(What is expected) Locate every line in the items below that contains the string "with", and copy each such line out in full.

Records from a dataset
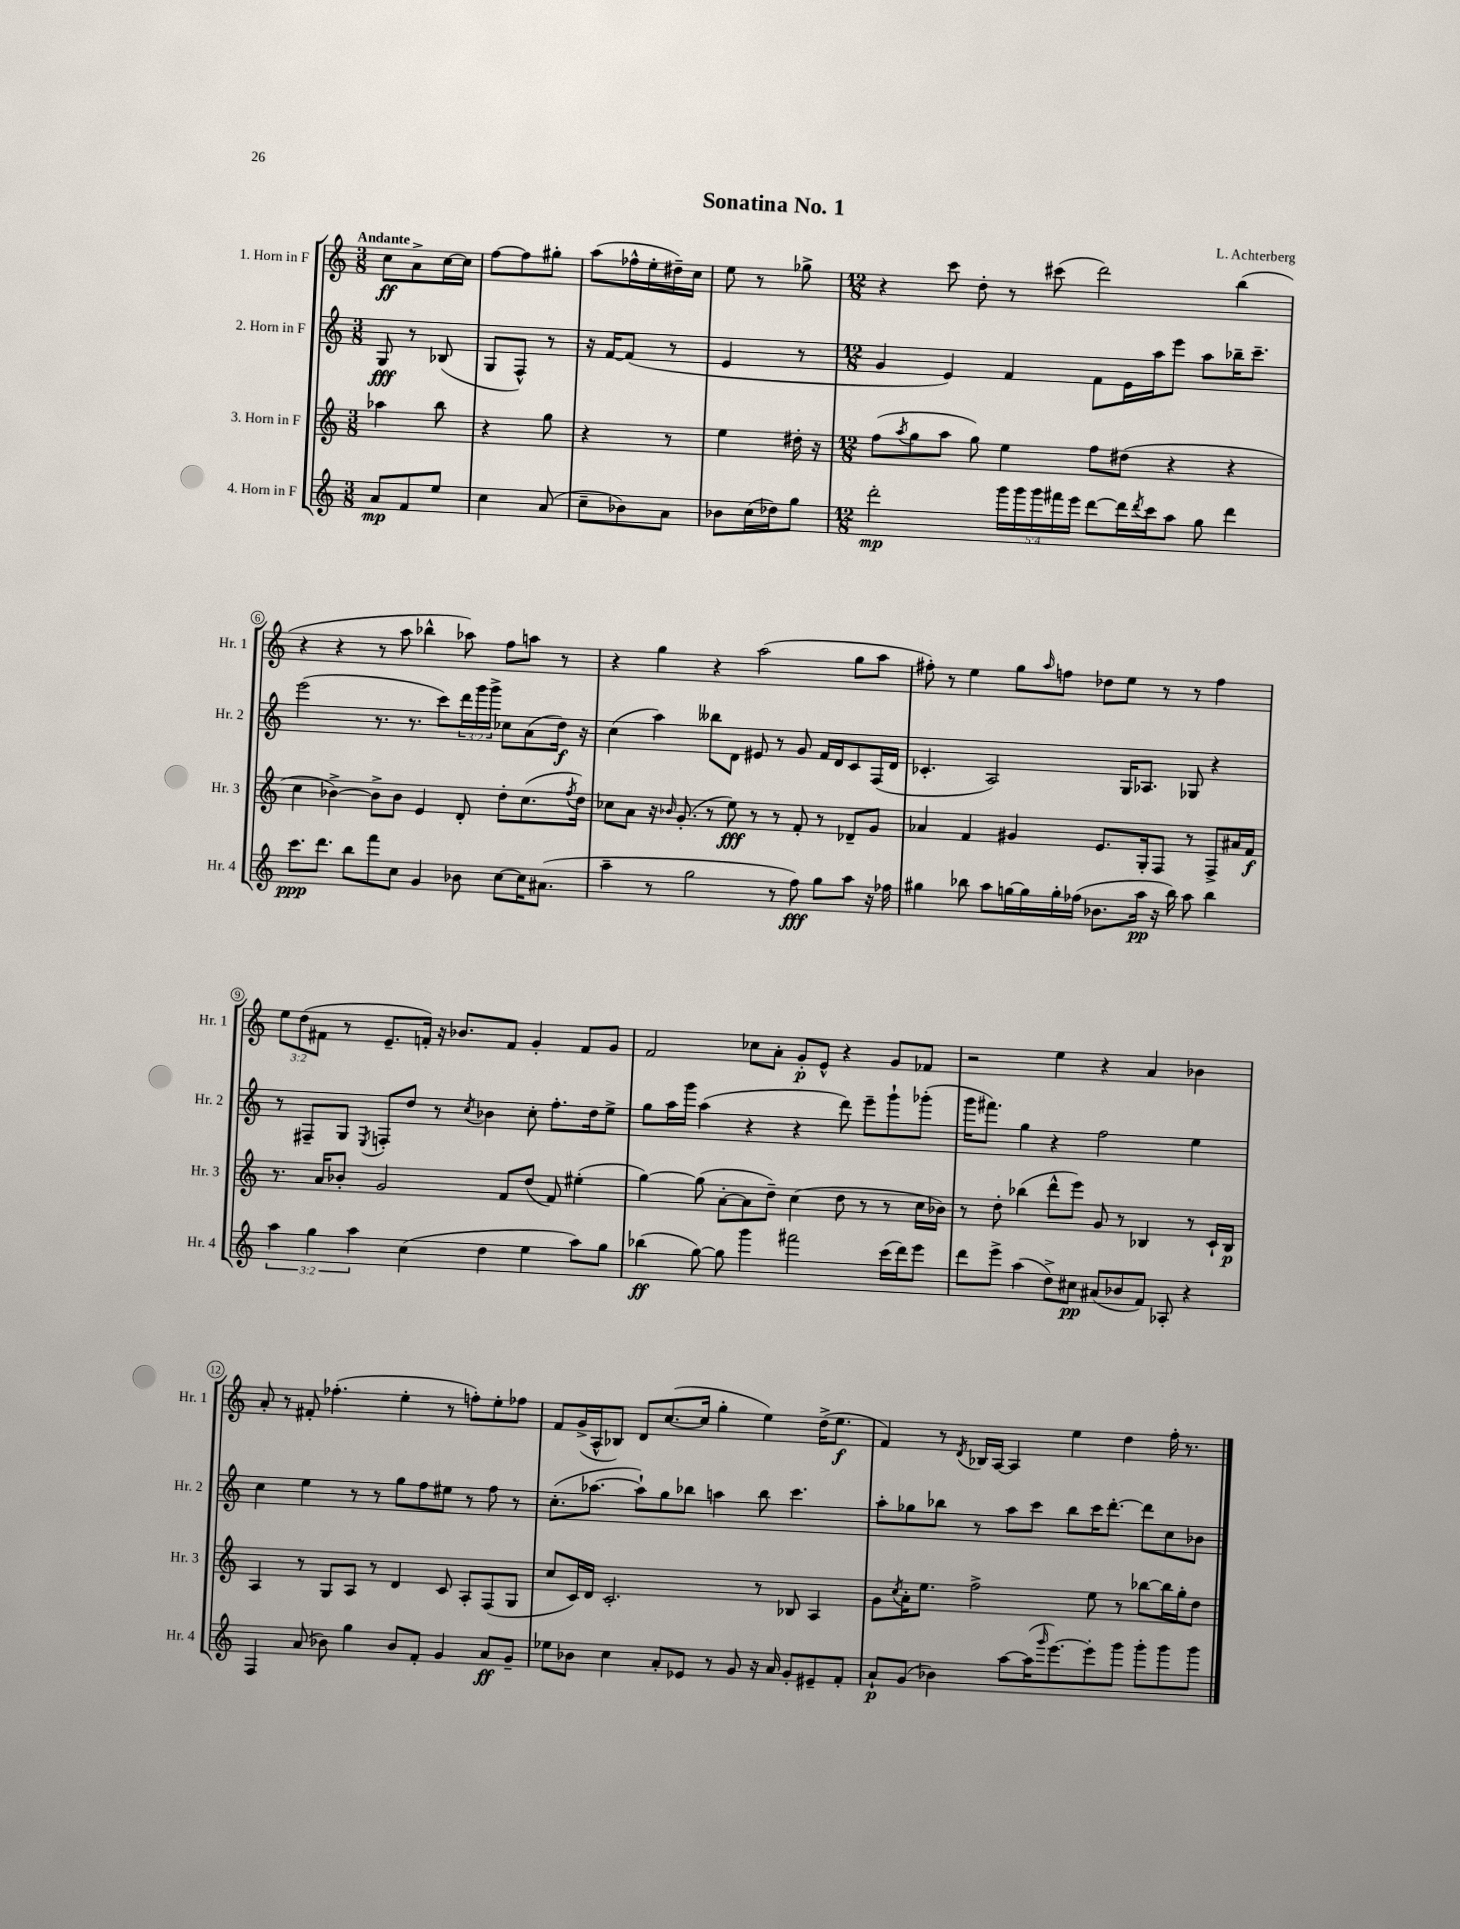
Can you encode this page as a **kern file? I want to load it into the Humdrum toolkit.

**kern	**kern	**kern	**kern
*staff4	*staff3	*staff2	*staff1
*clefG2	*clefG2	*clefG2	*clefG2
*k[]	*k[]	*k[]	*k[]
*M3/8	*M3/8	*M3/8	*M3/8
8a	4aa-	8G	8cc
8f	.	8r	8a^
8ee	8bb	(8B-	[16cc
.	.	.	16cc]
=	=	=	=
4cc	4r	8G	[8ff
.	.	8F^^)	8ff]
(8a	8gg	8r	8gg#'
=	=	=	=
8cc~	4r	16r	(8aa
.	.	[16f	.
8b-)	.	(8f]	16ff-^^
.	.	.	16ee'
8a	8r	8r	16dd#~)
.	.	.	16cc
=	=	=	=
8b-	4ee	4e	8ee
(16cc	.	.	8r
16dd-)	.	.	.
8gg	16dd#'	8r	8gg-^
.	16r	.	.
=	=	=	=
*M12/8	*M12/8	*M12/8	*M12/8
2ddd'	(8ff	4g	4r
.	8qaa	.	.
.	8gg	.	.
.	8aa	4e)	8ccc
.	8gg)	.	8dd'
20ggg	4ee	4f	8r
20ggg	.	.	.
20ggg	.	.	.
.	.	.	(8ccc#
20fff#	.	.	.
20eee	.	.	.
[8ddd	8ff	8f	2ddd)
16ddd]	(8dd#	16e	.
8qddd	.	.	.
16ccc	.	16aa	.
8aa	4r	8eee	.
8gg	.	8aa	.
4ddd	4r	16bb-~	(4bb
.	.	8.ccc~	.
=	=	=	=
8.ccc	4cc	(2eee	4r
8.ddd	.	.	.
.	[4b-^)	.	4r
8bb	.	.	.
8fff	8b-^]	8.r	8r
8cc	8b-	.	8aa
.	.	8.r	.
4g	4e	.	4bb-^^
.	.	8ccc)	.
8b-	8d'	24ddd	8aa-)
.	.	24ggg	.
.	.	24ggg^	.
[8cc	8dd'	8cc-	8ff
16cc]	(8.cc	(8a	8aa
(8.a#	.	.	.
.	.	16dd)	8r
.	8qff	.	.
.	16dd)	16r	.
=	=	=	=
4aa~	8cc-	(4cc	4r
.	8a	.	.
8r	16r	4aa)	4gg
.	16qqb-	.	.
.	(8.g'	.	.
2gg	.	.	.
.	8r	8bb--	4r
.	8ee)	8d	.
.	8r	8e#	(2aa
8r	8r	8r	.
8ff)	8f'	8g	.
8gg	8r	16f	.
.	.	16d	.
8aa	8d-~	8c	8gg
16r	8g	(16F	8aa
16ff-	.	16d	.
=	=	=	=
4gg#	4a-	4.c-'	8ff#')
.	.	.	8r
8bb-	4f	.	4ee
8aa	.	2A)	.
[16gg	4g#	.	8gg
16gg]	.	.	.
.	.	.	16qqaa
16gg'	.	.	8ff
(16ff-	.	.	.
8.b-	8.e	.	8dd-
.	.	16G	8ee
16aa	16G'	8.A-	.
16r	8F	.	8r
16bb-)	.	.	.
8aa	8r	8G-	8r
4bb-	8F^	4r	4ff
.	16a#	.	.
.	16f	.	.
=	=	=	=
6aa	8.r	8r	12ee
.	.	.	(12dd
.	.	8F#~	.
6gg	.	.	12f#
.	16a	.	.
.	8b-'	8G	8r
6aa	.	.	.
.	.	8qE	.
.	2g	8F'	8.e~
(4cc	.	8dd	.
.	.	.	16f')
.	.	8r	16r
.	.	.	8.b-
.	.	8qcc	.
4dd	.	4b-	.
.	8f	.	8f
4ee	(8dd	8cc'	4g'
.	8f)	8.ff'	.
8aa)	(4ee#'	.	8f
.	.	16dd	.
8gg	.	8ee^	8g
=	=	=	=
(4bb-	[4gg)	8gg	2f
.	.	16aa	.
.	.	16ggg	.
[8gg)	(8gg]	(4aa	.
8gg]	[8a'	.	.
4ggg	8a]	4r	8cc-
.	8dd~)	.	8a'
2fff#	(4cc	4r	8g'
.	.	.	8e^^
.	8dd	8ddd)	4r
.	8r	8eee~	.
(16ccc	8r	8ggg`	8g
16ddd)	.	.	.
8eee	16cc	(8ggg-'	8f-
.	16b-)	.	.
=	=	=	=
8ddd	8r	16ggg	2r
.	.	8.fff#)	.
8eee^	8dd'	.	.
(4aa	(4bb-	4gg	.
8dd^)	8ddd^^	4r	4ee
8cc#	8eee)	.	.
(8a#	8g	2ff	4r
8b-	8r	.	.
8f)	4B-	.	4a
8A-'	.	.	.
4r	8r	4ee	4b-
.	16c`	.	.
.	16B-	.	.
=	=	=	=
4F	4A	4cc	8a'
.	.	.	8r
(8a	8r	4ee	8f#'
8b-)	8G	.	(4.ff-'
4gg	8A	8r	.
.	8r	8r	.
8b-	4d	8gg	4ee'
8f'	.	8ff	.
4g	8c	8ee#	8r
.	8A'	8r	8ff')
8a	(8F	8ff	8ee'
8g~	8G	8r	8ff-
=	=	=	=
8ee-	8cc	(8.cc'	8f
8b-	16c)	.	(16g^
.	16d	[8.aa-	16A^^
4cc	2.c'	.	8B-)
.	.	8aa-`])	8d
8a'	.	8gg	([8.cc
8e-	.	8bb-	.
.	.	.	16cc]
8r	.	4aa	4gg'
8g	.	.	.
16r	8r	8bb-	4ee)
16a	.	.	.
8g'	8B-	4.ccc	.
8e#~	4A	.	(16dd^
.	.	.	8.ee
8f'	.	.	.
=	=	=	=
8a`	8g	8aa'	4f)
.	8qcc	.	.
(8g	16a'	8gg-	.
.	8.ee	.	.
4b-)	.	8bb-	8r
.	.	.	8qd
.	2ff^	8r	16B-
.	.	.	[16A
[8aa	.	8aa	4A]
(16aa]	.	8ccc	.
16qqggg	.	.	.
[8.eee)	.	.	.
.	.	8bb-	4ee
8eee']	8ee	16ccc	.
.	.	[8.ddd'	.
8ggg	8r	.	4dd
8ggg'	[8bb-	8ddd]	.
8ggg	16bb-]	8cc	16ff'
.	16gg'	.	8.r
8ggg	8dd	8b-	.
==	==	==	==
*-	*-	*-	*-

...

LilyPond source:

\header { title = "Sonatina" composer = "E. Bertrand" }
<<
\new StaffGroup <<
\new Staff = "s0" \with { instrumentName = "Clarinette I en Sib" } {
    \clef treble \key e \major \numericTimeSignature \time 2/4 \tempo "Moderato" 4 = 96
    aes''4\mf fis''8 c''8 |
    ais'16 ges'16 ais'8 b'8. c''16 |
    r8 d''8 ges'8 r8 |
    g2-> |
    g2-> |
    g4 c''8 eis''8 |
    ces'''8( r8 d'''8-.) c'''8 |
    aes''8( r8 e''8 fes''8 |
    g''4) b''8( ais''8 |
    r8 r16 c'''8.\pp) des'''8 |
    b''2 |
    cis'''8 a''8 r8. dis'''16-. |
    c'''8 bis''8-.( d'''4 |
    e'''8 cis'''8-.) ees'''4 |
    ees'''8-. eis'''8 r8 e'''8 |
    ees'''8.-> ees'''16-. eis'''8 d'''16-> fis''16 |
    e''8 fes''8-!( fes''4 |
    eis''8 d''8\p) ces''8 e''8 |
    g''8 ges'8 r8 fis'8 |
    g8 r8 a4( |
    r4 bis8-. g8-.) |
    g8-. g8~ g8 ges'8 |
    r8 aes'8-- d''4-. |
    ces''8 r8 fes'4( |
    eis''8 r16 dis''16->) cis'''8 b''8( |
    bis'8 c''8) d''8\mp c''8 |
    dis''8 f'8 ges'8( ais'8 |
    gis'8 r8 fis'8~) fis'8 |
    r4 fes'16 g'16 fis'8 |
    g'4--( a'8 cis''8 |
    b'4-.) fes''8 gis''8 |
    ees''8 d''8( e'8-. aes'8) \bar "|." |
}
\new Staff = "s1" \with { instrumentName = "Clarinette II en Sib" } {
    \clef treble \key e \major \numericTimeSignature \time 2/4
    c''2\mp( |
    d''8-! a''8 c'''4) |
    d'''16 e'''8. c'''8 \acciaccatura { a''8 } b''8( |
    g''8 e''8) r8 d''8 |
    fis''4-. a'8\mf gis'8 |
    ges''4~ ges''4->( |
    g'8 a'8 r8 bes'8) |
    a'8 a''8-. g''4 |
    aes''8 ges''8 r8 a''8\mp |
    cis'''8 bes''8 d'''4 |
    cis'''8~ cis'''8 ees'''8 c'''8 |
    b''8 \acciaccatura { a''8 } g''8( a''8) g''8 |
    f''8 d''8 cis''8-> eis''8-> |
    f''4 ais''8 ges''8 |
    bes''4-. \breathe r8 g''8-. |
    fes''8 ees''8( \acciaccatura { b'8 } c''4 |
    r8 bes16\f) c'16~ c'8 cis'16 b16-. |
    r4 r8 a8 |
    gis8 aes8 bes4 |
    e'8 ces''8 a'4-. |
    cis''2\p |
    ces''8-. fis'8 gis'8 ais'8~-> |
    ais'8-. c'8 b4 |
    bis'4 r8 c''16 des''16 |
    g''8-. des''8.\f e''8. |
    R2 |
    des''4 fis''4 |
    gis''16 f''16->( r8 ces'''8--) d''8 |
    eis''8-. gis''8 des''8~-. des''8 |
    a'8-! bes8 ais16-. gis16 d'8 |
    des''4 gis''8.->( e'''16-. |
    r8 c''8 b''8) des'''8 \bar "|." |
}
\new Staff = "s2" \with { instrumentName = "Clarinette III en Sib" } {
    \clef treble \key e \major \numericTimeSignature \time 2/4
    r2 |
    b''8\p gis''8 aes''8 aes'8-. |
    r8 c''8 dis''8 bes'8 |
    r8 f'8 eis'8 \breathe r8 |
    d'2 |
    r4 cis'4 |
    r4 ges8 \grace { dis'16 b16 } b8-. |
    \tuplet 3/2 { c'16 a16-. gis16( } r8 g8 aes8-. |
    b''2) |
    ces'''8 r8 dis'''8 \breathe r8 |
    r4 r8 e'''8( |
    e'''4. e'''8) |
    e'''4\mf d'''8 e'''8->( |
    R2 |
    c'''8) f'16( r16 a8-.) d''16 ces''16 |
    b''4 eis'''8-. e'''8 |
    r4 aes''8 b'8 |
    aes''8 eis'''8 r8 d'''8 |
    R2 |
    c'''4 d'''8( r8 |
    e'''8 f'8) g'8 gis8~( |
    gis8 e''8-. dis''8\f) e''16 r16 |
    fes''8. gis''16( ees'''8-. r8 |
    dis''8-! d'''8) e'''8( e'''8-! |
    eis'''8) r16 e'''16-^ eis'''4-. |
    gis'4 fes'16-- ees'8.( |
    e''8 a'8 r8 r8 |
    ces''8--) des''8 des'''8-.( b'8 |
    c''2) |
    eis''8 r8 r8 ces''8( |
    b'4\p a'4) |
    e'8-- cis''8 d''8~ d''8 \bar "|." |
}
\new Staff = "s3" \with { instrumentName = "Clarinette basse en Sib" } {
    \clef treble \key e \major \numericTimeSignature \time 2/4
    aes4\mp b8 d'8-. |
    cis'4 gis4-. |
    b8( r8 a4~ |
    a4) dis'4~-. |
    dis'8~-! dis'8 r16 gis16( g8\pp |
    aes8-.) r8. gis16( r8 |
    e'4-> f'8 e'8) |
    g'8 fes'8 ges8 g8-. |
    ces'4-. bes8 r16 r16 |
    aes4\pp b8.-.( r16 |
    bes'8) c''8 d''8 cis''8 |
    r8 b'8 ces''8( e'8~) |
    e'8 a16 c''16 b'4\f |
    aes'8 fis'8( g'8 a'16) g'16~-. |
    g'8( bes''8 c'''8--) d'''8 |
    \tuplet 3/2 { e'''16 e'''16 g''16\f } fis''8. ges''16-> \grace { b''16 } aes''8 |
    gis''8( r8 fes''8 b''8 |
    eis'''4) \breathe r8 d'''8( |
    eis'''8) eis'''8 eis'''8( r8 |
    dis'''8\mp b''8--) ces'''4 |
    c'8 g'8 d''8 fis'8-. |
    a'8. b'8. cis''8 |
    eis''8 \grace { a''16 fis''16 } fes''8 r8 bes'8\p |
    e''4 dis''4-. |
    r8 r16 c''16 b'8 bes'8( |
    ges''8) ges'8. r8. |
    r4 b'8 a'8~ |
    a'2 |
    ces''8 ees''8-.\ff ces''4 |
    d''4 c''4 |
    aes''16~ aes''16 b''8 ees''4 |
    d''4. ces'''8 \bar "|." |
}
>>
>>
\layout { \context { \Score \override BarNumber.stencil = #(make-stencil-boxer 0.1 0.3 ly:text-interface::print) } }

(Finished answer)
\new Staff = "s0" \with { instrumentName = "Clarinette I en Sib" } {
\new Staff = "s1" \with { instrumentName = "Clarinette II en Sib" } {
\new Staff = "s2" \with { instrumentName = "Clarinette III en Sib" } {
\new Staff = "s3" \with { instrumentName = "Clarinette basse en Sib" } {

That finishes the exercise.